(Data items)
--------------------------------
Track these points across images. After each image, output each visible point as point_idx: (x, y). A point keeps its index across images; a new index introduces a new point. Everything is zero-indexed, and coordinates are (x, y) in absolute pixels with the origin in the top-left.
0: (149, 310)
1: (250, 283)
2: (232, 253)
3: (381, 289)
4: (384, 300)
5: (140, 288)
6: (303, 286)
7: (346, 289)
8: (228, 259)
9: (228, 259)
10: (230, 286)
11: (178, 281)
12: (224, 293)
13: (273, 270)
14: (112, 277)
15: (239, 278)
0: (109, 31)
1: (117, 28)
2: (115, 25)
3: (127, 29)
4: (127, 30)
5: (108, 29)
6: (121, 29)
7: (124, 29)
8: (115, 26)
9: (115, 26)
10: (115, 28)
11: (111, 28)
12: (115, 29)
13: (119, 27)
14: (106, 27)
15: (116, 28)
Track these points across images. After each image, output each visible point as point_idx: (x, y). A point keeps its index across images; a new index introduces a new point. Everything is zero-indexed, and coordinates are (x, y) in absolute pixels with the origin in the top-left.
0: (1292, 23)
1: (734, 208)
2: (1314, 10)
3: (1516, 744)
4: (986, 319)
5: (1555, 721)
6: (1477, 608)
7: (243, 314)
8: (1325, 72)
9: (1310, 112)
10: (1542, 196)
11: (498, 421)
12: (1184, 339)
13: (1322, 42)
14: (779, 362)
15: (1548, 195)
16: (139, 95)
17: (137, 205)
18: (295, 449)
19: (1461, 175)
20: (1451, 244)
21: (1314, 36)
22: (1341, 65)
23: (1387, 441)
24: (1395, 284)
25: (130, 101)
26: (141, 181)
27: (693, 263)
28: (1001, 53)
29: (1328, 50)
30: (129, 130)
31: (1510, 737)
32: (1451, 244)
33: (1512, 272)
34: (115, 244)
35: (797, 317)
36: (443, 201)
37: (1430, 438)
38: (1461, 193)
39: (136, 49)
--------------------------------
Directive
Reproduce every line of the material above verbatim, keeping the original order.

Task response
Track these points across images. After each image, output each visible point as point_idx: (x, y). A point keeps its index across images; a new index introduces a new point. Everything is zero-indexed, and coordinates are (x, y) in absolute pixels with the origin in the top-left.
0: (149, 310)
1: (250, 283)
2: (232, 253)
3: (381, 289)
4: (384, 300)
5: (140, 288)
6: (303, 286)
7: (346, 289)
8: (228, 259)
9: (228, 259)
10: (230, 286)
11: (178, 281)
12: (224, 293)
13: (273, 270)
14: (112, 277)
15: (239, 278)
0: (109, 31)
1: (117, 28)
2: (115, 25)
3: (127, 29)
4: (127, 30)
5: (108, 29)
6: (121, 29)
7: (124, 29)
8: (115, 26)
9: (115, 26)
10: (115, 28)
11: (111, 28)
12: (115, 29)
13: (119, 27)
14: (106, 27)
15: (116, 28)
Track these points across images. After each image, output each visible point as point_idx: (x, y). A point keeps its index across images; a new index introduces a new point. Everything is zero-indexed, and coordinates are (x, y) in absolute pixels with the origin in the top-left.
0: (1292, 23)
1: (734, 208)
2: (1314, 10)
3: (1516, 744)
4: (986, 319)
5: (1555, 721)
6: (1477, 608)
7: (243, 314)
8: (1325, 72)
9: (1310, 112)
10: (1542, 196)
11: (498, 421)
12: (1184, 339)
13: (1322, 42)
14: (779, 362)
15: (1548, 195)
16: (139, 95)
17: (137, 205)
18: (295, 449)
19: (1461, 175)
20: (1451, 244)
21: (1314, 36)
22: (1341, 65)
23: (1387, 441)
24: (1395, 284)
25: (130, 101)
26: (141, 181)
27: (693, 263)
28: (1001, 53)
29: (1328, 50)
30: (129, 130)
31: (1510, 737)
32: (1451, 244)
33: (1512, 272)
34: (115, 244)
35: (797, 317)
36: (443, 201)
37: (1430, 438)
38: (1461, 193)
39: (136, 49)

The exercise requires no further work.